- Activity
Set the data down exactly as it stands, and keep its pictures out.

━━━━━ Provided material ━━━━━

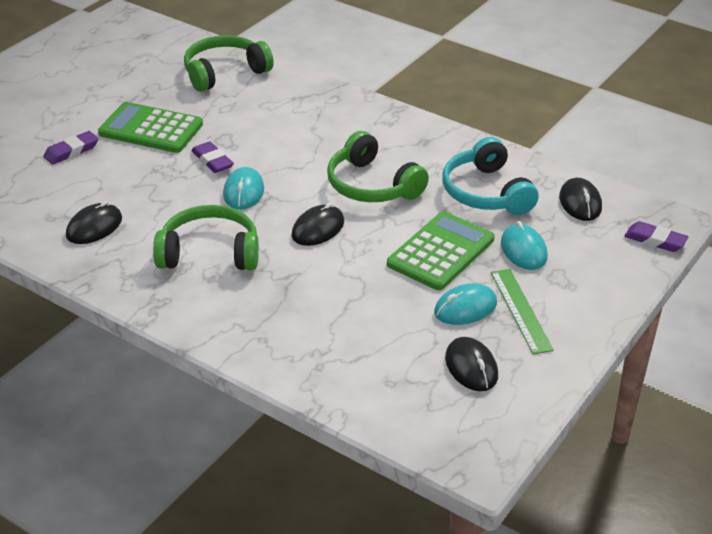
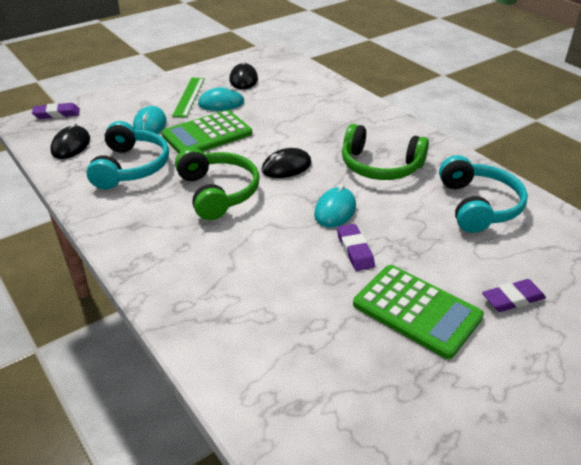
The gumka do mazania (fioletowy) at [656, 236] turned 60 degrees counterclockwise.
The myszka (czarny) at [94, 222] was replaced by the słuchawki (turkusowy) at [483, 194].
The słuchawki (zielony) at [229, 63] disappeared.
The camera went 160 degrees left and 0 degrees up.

━━━━━

- Result
The gumka do mazania (fioletowy) at [656, 236] turned 60 degrees counterclockwise.
The myszka (czarny) at [94, 222] was replaced by the słuchawki (turkusowy) at [483, 194].
The słuchawki (zielony) at [229, 63] disappeared.
The camera went 160 degrees left and 0 degrees up.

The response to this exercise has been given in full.